[Saved data entries]
════════════════

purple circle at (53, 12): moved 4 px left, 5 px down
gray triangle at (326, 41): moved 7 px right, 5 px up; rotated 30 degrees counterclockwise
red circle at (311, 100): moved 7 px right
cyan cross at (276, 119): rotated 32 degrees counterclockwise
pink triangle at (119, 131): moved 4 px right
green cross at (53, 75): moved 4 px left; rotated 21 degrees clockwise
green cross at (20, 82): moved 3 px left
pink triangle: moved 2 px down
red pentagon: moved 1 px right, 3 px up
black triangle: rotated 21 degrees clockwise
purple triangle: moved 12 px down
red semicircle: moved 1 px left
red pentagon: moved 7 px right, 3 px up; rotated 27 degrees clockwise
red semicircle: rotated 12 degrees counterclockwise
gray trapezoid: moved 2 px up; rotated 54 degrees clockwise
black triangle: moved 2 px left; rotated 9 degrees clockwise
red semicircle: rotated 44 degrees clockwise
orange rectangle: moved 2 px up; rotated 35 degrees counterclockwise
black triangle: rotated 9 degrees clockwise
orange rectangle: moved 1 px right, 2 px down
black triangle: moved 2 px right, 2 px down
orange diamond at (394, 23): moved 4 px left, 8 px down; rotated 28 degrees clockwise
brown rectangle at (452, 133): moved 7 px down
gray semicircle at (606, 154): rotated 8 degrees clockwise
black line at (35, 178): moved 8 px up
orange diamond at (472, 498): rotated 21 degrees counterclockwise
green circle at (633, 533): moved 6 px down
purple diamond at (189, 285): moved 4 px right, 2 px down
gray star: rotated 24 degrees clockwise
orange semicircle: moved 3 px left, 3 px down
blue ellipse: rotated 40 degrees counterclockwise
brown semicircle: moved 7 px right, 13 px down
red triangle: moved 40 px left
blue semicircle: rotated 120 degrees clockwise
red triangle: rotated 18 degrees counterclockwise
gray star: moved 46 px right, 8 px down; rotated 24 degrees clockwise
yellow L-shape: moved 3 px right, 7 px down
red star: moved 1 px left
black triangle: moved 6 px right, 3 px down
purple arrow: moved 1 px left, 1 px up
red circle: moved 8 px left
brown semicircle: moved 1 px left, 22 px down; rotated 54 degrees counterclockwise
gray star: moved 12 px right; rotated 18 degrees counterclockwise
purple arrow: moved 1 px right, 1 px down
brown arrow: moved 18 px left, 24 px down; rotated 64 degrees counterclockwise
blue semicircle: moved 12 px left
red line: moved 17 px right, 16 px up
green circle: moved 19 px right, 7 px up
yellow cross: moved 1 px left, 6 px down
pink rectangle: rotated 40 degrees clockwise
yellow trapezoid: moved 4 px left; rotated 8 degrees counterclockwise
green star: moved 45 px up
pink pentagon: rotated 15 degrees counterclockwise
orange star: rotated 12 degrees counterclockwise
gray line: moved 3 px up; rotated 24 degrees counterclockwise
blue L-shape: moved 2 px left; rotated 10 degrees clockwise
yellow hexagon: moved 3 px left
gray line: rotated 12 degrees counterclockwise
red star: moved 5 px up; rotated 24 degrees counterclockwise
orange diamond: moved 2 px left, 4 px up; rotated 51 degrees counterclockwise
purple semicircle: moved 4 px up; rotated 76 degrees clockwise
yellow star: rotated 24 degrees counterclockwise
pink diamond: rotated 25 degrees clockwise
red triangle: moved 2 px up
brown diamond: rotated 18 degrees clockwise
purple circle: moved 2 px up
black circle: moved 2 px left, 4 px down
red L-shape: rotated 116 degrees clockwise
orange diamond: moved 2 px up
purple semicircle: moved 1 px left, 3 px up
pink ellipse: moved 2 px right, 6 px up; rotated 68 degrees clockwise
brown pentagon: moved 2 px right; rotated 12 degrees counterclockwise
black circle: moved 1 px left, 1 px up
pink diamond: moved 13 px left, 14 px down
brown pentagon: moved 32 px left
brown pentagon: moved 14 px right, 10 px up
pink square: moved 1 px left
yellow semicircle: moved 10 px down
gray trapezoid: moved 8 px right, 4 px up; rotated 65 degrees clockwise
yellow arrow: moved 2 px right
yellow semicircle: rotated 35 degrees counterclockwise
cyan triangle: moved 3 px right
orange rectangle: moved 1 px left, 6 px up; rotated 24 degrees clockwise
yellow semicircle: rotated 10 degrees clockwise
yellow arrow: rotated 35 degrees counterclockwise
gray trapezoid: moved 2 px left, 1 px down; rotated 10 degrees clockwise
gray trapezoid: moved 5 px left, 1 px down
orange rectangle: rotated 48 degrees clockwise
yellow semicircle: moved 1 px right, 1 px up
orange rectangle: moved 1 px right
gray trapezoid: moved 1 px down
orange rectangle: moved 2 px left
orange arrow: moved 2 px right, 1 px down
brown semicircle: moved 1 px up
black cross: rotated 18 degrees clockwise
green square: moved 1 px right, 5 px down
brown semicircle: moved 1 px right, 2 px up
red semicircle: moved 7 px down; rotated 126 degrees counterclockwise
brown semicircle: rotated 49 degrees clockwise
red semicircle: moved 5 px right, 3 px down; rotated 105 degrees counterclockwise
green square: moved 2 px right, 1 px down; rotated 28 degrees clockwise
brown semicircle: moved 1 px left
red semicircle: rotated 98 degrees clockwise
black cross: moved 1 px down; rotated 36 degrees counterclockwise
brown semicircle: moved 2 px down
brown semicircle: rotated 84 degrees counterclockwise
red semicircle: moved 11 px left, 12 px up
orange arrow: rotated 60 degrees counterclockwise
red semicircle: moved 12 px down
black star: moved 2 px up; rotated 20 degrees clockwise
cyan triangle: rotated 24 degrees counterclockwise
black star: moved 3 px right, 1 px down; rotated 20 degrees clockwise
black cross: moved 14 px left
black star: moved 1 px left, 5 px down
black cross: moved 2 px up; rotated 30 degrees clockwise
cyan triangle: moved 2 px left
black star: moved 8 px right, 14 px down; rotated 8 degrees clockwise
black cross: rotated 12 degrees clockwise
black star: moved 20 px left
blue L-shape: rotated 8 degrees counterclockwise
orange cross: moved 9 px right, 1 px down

════════════════

* [Stated task]: Locate each line in the material that includes the word "cross", and copy those lines.

* [Solution to this task]:
cyan cross at (276, 119): rotated 32 degrees counterclockwise
green cross at (53, 75): moved 4 px left; rotated 21 degrees clockwise
green cross at (20, 82): moved 3 px left
yellow cross: moved 1 px left, 6 px down
black cross: rotated 18 degrees clockwise
black cross: moved 1 px down; rotated 36 degrees counterclockwise
black cross: moved 14 px left
black cross: moved 2 px up; rotated 30 degrees clockwise
black cross: rotated 12 degrees clockwise
orange cross: moved 9 px right, 1 px down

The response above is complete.